● **Exercise aim**:
Drop the images; return everything else in the listing below exactly.

● **Provided records**:
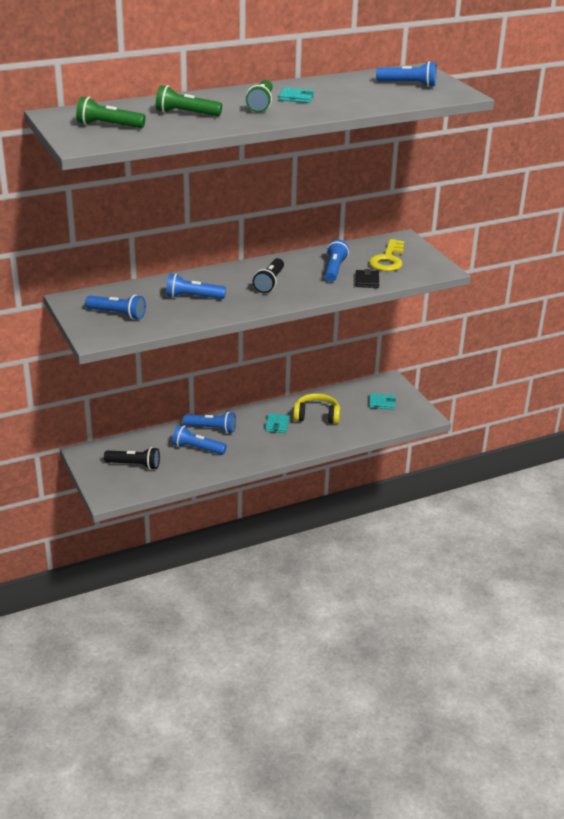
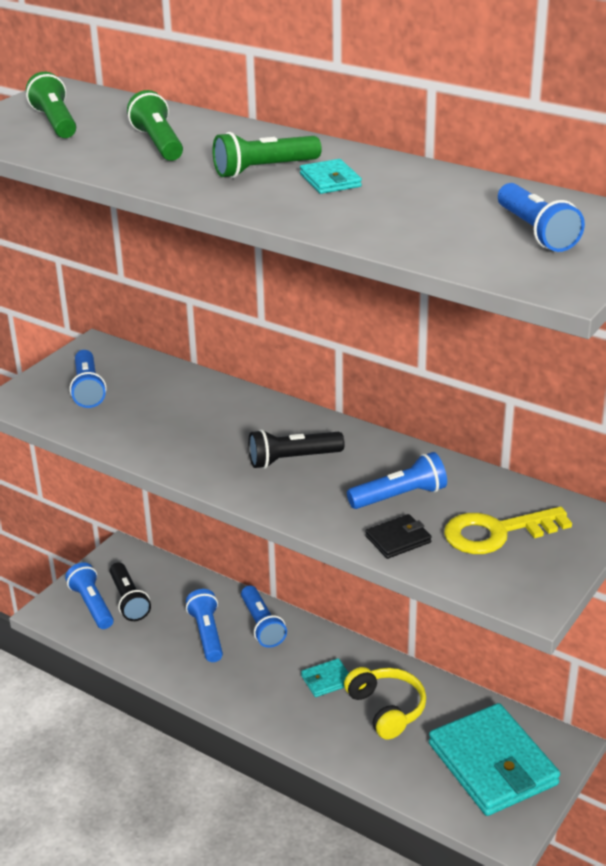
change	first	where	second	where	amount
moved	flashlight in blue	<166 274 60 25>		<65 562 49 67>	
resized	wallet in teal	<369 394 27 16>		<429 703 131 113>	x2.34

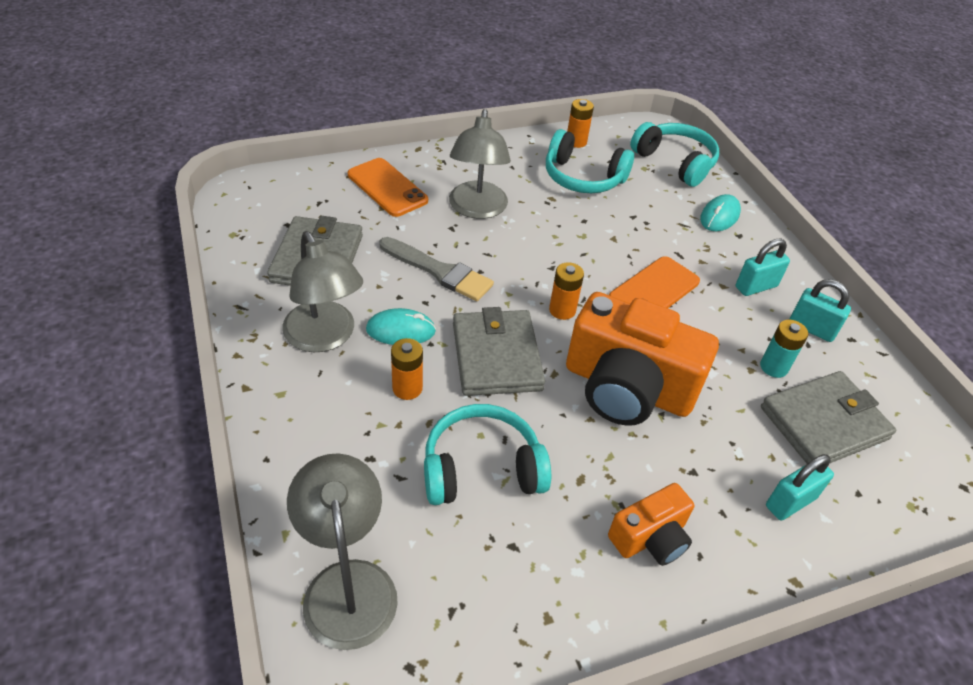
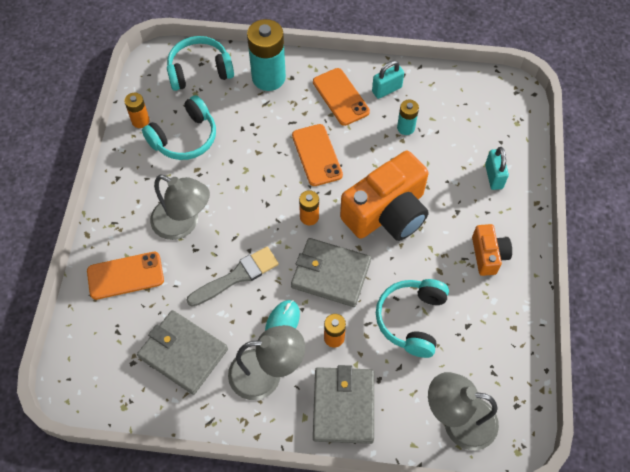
change	first	where	second	where	amount
moved	wallet in ash-grey	<761 371 135 93>		<313 365 61 79>	
replaced	computer mouse in teal	<700 194 41 37>	battery in teal	<247 19 39 72>	
replaced	padlock in teal	<736 239 54 57>	mobile phone in orange	<313 68 57 58>	

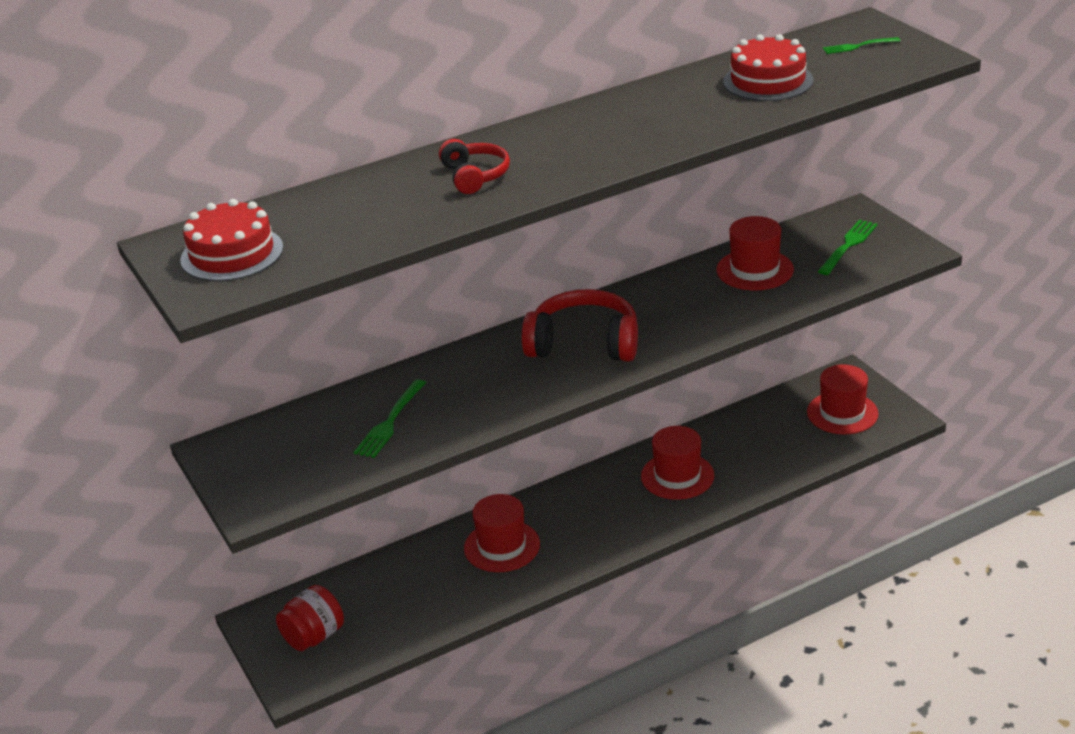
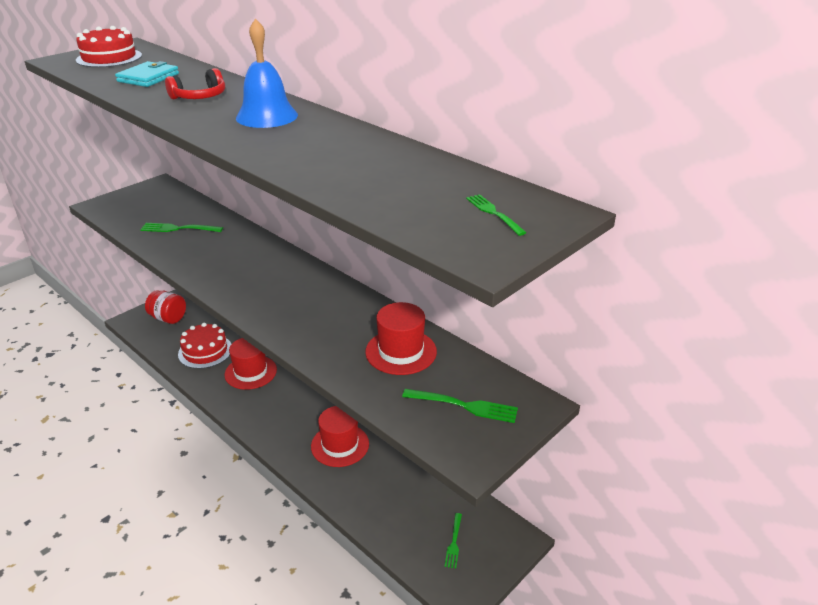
change	first	where	second	where	amount
removed	over-ear headphones in red	<522 289 116 73>			
added			wallet in teal	<115 61 64 26>	
added			school bell in blue	<236 19 62 109>	
moved	cake in red	<723 34 90 67>		<178 323 53 46>	
replaced	tall hat in red	<807 364 71 71>	table fork in green	<445 513 17 55>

● **Written solution**:
change	first	where	second	where	amount
moved	flashlight in blue	<166 274 60 25>		<65 562 49 67>	
resized	wallet in teal	<369 394 27 16>		<429 703 131 113>	x2.34

change	first	where	second	where	amount
moved	wallet in ash-grey	<761 371 135 93>		<313 365 61 79>	
replaced	computer mouse in teal	<700 194 41 37>	battery in teal	<247 19 39 72>	
replaced	padlock in teal	<736 239 54 57>	mobile phone in orange	<313 68 57 58>	

change	first	where	second	where	amount
removed	over-ear headphones in red	<522 289 116 73>			
added			wallet in teal	<115 61 64 26>	
added			school bell in blue	<236 19 62 109>	
moved	cake in red	<723 34 90 67>		<178 323 53 46>	
replaced	tall hat in red	<807 364 71 71>	table fork in green	<445 513 17 55>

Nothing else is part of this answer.